── Records supplied ──

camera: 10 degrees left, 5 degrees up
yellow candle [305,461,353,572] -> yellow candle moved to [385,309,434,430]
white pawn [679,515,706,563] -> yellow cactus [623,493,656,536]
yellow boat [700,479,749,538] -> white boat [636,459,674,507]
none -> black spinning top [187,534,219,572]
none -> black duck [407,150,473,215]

───

Work instructions
The data above is to be given again, with every line exact.

Expected output
camera: 10 degrees left, 5 degrees up
yellow candle [305,461,353,572] -> yellow candle moved to [385,309,434,430]
white pawn [679,515,706,563] -> yellow cactus [623,493,656,536]
yellow boat [700,479,749,538] -> white boat [636,459,674,507]
none -> black spinning top [187,534,219,572]
none -> black duck [407,150,473,215]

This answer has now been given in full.